Source information >>
□ □ □ □ □

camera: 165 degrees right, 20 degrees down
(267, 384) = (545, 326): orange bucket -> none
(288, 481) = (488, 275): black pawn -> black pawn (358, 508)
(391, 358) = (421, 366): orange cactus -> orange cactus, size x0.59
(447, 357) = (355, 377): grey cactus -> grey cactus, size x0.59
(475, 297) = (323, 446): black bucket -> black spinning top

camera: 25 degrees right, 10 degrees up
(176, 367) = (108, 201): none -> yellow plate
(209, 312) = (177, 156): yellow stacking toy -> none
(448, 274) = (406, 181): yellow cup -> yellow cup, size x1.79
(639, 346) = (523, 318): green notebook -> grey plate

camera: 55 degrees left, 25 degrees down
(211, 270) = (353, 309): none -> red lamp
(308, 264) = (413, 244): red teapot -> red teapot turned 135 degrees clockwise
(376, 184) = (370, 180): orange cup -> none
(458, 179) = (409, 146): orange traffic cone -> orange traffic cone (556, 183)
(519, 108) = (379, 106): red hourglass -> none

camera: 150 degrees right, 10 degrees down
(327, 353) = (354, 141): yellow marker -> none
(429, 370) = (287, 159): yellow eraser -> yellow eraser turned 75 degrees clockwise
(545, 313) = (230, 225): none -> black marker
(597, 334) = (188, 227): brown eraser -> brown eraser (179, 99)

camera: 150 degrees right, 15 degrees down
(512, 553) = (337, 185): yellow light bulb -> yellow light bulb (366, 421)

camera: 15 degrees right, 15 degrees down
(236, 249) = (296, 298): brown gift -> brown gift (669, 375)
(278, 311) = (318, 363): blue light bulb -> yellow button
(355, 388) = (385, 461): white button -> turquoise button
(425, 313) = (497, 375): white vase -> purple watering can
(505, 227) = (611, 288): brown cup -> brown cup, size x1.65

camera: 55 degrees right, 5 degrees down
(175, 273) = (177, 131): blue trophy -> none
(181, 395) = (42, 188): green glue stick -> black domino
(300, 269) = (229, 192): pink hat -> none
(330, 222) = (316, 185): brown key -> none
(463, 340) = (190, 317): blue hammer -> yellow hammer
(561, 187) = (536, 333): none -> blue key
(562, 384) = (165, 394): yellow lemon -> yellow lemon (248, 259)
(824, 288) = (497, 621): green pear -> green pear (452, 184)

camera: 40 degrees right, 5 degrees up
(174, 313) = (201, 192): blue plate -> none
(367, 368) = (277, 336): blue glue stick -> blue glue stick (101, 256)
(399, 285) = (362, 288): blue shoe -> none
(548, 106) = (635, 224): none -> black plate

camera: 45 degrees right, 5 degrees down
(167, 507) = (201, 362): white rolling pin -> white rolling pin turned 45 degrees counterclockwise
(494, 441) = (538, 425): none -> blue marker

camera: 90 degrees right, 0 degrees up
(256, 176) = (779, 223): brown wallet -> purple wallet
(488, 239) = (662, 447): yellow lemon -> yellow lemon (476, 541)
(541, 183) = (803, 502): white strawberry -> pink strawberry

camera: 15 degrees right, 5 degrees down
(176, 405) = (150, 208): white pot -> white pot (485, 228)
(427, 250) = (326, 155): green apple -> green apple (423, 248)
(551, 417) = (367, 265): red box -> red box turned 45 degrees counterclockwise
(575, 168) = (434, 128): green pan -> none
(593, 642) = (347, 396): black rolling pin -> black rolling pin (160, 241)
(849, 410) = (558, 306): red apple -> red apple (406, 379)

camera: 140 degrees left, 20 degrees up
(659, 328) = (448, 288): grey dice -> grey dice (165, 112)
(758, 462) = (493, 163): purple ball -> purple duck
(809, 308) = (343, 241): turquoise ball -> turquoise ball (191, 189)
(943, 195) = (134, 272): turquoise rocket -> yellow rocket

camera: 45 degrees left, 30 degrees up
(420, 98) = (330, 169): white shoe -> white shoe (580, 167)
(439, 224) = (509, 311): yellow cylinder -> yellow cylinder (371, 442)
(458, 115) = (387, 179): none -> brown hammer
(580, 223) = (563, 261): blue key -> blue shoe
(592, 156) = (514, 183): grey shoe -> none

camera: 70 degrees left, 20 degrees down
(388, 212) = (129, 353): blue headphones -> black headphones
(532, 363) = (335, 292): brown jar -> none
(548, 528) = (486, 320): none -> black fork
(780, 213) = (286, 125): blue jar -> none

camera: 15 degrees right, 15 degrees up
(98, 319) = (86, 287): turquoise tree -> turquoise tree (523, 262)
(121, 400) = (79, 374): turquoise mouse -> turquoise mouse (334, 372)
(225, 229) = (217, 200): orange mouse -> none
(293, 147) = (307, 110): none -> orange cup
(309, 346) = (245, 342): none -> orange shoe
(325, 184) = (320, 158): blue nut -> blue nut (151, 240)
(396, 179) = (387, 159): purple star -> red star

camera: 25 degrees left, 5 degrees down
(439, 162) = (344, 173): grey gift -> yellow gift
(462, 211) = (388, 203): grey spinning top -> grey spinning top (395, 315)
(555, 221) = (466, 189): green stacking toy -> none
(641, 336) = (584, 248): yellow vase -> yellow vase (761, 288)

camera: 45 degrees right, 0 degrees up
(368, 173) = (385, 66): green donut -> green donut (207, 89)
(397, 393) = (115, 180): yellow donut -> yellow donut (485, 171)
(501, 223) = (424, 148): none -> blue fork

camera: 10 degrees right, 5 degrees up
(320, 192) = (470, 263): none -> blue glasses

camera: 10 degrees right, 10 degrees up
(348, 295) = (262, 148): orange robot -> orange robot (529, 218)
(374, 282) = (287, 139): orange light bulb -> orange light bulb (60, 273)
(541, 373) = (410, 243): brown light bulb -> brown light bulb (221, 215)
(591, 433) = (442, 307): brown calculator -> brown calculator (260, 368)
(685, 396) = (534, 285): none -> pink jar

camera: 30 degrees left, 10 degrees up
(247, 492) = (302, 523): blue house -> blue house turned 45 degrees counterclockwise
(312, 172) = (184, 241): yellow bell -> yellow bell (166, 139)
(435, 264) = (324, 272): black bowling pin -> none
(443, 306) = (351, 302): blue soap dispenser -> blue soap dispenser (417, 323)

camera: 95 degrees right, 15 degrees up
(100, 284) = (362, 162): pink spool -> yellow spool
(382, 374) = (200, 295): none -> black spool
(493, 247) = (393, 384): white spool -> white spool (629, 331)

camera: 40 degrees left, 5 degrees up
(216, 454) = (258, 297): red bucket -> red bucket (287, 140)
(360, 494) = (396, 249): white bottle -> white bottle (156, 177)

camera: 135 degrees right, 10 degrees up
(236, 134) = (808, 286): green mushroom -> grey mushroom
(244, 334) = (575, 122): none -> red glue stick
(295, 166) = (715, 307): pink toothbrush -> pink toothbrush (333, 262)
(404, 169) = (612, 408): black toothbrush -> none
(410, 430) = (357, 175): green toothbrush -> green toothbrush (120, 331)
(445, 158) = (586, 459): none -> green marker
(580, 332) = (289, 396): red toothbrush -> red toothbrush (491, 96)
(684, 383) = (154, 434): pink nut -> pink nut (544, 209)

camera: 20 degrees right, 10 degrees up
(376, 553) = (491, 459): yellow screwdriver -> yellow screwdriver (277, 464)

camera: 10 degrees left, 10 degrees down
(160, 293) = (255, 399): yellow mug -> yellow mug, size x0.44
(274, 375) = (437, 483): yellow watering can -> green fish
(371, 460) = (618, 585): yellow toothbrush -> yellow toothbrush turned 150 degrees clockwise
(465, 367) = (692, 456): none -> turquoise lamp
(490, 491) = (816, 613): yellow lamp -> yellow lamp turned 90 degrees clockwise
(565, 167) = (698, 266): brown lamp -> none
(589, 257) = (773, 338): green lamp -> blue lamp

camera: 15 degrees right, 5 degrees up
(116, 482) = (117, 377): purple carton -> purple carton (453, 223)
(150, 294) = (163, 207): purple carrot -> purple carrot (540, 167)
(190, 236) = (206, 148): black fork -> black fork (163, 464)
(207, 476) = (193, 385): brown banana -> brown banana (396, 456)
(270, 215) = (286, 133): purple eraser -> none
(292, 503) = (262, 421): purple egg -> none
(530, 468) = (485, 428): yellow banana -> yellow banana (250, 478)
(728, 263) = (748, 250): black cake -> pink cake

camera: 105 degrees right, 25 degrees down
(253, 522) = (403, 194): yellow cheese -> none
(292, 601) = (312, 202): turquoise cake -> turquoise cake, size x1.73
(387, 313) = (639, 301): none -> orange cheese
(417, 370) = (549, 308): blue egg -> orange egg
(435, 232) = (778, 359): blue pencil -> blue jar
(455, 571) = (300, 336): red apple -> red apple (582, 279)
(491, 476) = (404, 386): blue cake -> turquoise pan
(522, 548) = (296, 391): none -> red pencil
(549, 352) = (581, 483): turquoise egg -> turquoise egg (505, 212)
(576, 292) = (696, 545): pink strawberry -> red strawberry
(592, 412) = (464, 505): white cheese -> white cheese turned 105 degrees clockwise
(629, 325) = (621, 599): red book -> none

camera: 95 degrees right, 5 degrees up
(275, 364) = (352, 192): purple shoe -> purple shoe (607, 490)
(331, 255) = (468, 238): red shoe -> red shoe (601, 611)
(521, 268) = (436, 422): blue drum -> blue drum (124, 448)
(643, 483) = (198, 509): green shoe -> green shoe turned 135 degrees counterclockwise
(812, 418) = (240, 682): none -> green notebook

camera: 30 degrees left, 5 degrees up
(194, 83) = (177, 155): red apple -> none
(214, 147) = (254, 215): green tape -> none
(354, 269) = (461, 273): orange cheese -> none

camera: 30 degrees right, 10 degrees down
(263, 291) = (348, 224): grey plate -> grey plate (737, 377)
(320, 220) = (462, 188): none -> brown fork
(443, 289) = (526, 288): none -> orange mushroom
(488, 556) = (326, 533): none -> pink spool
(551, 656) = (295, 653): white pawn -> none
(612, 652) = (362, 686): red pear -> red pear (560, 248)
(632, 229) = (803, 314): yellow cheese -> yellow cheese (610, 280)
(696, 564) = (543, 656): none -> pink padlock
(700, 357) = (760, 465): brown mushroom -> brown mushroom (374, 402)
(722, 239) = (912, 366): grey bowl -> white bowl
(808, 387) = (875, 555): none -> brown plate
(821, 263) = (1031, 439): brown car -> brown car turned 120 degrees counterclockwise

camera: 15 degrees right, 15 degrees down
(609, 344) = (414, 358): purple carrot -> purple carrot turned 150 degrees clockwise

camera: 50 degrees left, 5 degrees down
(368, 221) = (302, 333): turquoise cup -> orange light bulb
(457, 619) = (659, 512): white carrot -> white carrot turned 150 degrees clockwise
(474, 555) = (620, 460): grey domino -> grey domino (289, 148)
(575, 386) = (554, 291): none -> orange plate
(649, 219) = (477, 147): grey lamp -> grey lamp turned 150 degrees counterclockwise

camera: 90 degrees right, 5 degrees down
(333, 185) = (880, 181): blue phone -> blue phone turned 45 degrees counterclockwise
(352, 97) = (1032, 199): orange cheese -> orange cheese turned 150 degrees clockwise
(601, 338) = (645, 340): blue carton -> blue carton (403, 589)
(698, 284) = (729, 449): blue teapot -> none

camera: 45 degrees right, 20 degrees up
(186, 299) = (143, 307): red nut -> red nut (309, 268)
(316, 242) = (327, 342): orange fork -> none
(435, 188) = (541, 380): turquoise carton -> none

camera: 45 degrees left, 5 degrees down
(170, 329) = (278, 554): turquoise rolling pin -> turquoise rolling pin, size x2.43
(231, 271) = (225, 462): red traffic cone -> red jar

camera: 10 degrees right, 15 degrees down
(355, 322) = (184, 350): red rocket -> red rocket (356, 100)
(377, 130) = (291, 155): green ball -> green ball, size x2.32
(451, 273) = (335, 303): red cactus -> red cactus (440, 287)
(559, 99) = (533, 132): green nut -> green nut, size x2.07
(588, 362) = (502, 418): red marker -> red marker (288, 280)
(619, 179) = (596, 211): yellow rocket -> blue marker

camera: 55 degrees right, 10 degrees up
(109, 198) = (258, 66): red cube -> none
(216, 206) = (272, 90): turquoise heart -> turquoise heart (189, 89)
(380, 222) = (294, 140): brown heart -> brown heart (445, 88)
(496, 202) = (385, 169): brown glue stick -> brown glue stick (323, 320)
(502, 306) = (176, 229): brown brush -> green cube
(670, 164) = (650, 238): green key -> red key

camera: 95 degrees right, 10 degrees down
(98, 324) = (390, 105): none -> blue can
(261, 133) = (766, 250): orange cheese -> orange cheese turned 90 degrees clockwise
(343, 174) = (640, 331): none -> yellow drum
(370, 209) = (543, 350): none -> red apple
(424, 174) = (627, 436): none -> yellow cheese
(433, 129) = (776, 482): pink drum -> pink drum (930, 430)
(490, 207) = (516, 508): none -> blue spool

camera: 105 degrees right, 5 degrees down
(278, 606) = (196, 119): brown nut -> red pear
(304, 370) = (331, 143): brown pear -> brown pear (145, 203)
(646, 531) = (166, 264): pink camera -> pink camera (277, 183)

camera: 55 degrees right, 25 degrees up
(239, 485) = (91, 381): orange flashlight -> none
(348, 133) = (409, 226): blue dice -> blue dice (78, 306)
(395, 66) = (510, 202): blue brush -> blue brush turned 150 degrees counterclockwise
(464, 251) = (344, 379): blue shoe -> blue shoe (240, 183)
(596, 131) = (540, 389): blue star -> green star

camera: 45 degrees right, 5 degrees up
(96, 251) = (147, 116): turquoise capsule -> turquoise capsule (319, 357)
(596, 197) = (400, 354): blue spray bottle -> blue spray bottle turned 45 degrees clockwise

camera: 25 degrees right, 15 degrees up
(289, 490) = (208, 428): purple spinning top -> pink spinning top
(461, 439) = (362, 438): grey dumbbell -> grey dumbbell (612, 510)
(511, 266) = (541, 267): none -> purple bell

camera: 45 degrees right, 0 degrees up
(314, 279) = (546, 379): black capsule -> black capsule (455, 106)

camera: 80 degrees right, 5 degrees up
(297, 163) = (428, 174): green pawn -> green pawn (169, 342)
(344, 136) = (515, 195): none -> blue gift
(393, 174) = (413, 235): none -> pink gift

□ □ □ □ □

Work task >> Scan the material above for lines holding the string "watering" and copy those lines.

Answer for this exercise >>
(425, 313) = (497, 375): white vase -> purple watering can
(274, 375) = (437, 483): yellow watering can -> green fish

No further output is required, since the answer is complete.